*Task item*.
Find the line with "red brick I2 level 2 -> none" and the line with "green brick B6 level 1 -> none" in the entries below; output exactly those two lines, every line between them, and no others.

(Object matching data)
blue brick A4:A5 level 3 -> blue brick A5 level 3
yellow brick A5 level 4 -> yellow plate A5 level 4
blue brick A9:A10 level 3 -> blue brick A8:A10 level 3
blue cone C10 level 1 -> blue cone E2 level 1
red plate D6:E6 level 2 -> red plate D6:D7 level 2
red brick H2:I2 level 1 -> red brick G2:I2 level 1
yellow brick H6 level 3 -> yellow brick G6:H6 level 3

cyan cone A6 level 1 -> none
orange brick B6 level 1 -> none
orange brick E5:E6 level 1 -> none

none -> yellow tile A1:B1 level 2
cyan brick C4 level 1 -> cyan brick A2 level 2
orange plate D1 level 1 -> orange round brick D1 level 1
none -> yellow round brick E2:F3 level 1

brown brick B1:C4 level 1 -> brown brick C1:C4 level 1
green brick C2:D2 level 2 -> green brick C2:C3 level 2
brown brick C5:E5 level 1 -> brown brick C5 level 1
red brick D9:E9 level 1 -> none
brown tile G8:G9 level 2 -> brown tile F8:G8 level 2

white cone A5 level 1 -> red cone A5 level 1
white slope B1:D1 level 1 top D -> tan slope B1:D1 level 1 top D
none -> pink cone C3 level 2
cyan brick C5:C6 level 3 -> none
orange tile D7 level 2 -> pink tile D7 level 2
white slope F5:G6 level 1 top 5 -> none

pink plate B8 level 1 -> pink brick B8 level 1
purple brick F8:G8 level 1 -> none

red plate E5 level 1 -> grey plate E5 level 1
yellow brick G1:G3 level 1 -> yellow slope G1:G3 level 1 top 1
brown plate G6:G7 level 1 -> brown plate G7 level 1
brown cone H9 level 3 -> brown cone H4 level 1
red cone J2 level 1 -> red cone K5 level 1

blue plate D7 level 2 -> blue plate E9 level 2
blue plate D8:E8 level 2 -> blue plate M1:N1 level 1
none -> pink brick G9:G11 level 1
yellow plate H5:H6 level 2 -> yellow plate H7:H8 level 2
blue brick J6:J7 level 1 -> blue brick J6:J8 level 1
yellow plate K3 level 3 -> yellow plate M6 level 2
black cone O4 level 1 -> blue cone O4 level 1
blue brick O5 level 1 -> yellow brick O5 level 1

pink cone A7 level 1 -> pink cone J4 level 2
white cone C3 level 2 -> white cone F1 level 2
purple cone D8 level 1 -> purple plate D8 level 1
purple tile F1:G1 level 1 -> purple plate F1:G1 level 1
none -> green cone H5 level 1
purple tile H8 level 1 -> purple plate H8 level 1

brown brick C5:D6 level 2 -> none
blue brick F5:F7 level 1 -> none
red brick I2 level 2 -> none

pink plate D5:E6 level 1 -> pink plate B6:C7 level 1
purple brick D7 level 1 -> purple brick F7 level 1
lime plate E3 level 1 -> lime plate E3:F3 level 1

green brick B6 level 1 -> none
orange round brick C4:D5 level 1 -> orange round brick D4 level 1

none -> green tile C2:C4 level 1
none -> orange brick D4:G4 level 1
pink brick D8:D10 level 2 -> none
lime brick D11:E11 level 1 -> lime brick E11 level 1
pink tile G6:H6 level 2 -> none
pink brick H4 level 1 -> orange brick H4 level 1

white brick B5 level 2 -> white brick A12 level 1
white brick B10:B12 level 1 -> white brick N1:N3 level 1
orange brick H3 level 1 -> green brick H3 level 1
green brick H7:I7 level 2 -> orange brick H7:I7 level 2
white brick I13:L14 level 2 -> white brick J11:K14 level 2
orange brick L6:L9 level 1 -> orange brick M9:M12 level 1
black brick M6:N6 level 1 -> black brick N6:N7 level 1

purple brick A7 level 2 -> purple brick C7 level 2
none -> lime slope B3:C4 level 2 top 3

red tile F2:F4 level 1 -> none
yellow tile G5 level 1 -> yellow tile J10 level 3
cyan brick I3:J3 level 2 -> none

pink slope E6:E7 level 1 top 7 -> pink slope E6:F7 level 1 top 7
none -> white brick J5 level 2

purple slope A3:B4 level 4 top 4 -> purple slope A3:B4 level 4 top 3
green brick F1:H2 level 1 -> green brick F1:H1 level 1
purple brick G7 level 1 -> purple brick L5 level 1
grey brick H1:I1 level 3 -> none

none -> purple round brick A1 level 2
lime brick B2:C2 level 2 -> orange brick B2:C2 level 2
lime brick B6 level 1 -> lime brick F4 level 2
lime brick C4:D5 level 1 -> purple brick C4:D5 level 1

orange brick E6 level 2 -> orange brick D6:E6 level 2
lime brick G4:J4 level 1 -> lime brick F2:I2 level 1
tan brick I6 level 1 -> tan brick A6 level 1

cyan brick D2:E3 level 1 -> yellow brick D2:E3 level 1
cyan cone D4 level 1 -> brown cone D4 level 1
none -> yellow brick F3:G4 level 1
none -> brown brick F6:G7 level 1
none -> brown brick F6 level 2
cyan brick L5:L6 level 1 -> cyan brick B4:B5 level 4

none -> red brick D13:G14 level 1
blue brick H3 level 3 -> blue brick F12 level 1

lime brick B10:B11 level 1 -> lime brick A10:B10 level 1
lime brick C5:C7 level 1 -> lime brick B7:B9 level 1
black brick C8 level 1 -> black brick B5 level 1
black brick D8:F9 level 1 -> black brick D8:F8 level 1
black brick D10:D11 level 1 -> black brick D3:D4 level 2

*Solution*.
red brick I2 level 2 -> none

pink plate D5:E6 level 1 -> pink plate B6:C7 level 1
purple brick D7 level 1 -> purple brick F7 level 1
lime plate E3 level 1 -> lime plate E3:F3 level 1

green brick B6 level 1 -> none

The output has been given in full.